:: Material to process ::
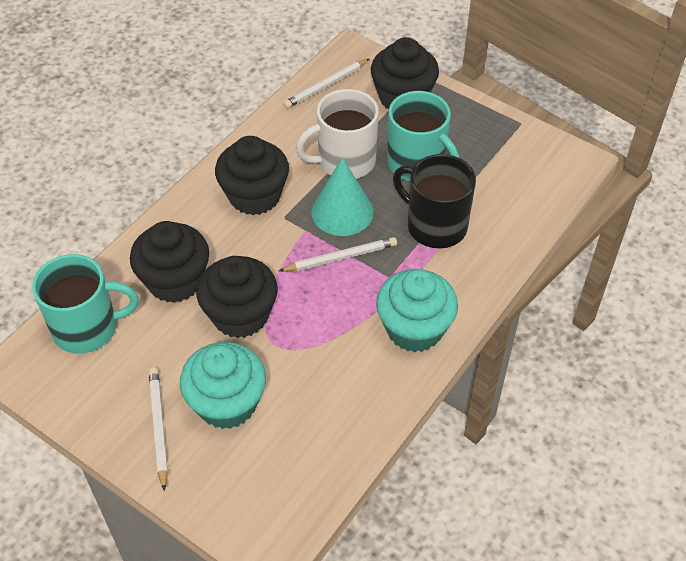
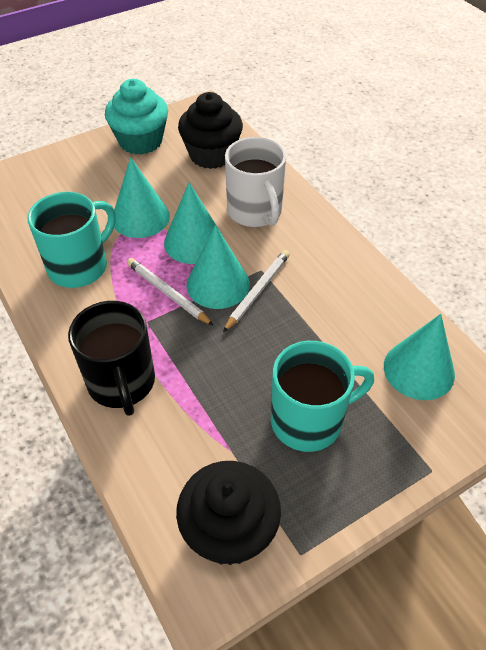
black cupcake: 4 -> 2
turquoise cone: 1 -> 4
turquoise cupcake: 2 -> 1
white pencil: 3 -> 2

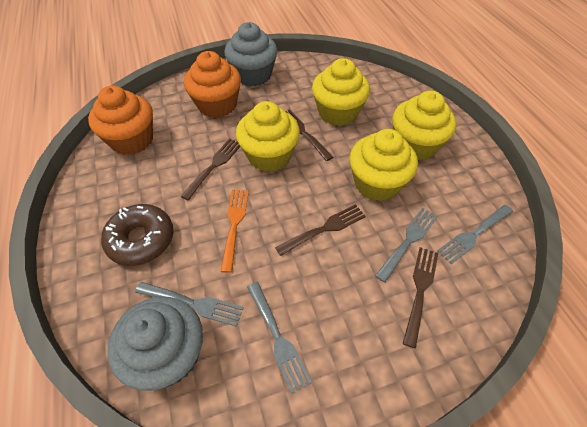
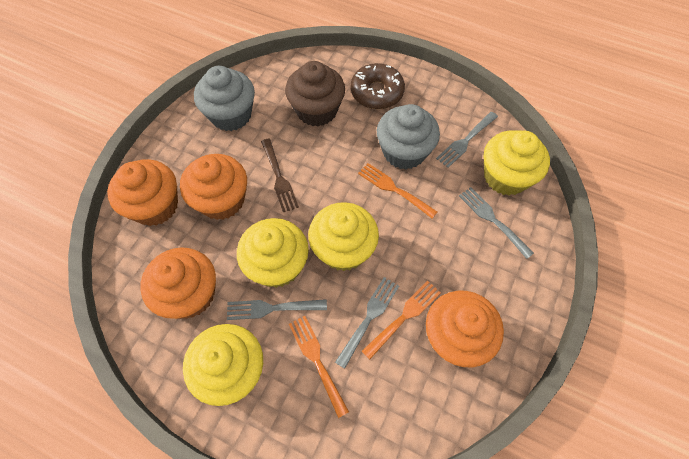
brown cupcake: 0 -> 1
brown fork: 4 -> 1
orange cupcake: 2 -> 4
orange fork: 1 -> 3

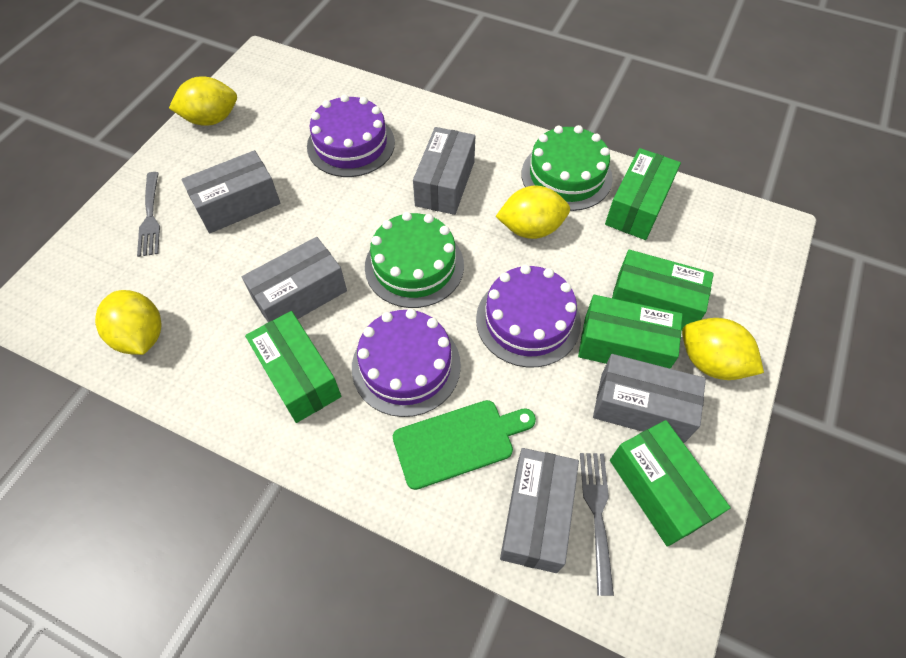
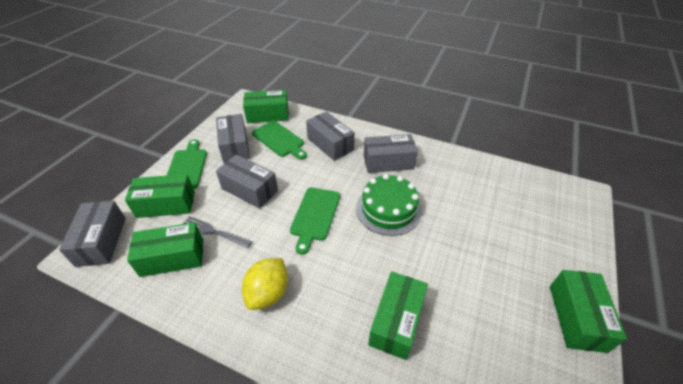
green cake: 2 -> 1
green cutting board: 1 -> 3
grey fork: 2 -> 1
purple cake: 3 -> 0
yellow lemon: 4 -> 1

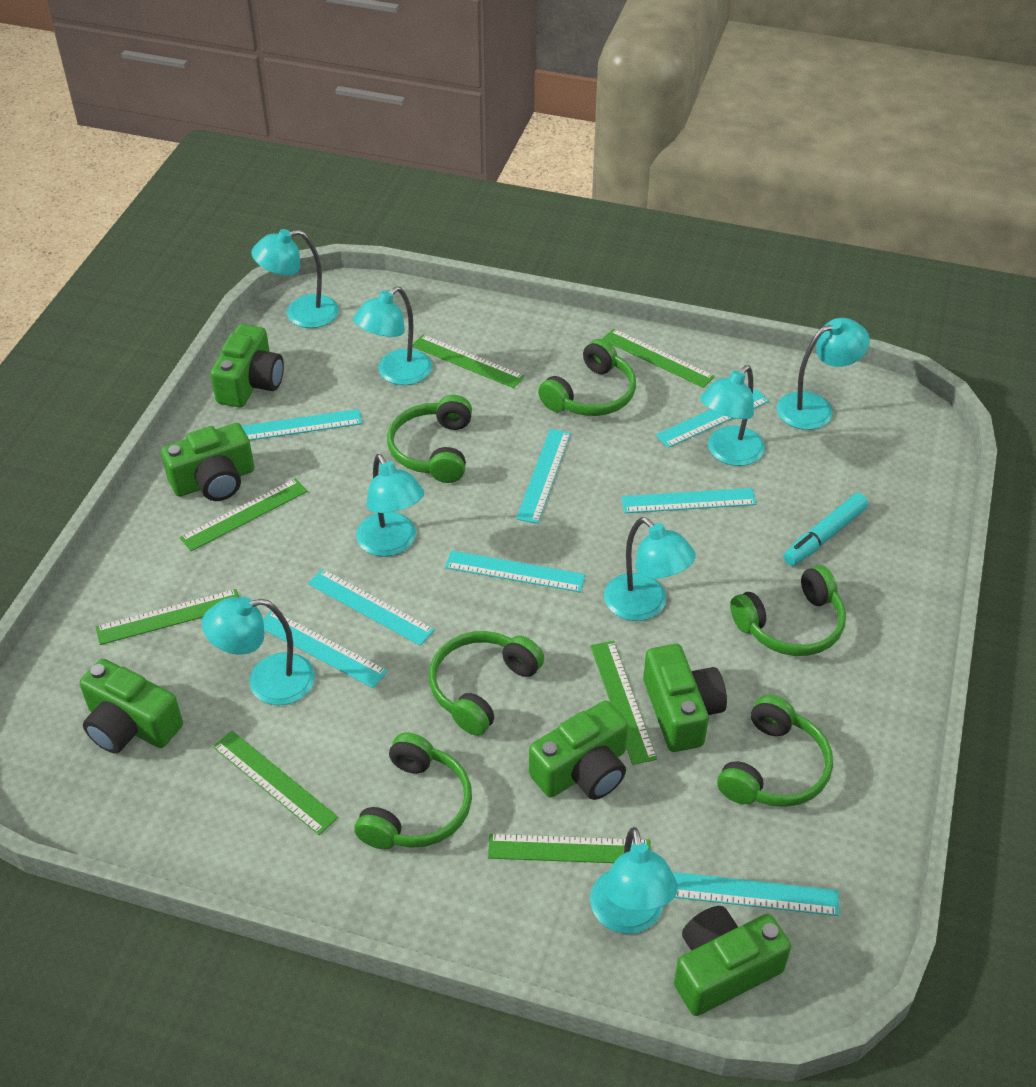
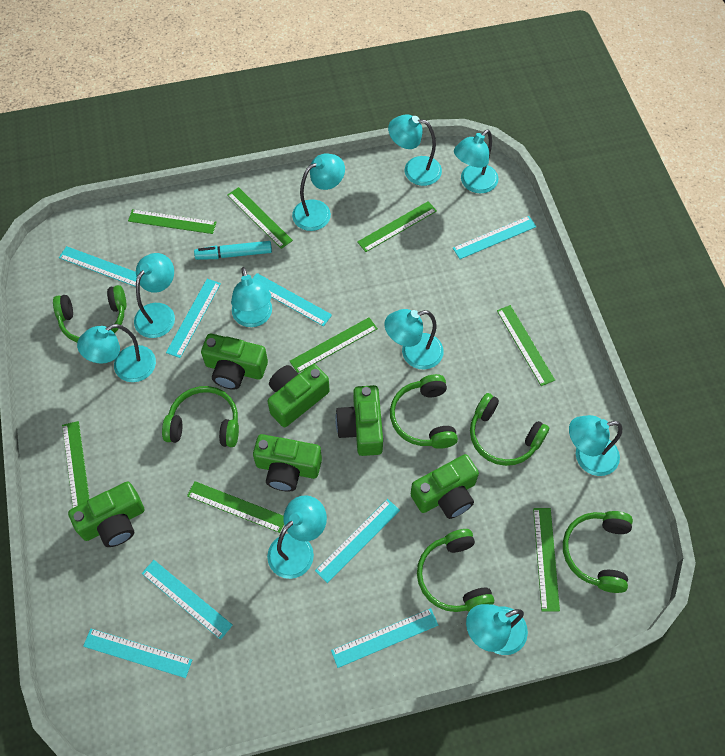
green ruler: 7 -> 8
turquoise lamp: 8 -> 10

:: Your assignment ::
Leaving the pictures aside, transcribe exactly the lines from the one containing "white pencil: 3 -> 2" to the final line of the entries above, both ends included.

:: Exercise output ::
white pencil: 3 -> 2

brown cupcake: 0 -> 1
brown fork: 4 -> 1
orange cupcake: 2 -> 4
orange fork: 1 -> 3

green cake: 2 -> 1
green cutting board: 1 -> 3
grey fork: 2 -> 1
purple cake: 3 -> 0
yellow lemon: 4 -> 1

green ruler: 7 -> 8
turquoise lamp: 8 -> 10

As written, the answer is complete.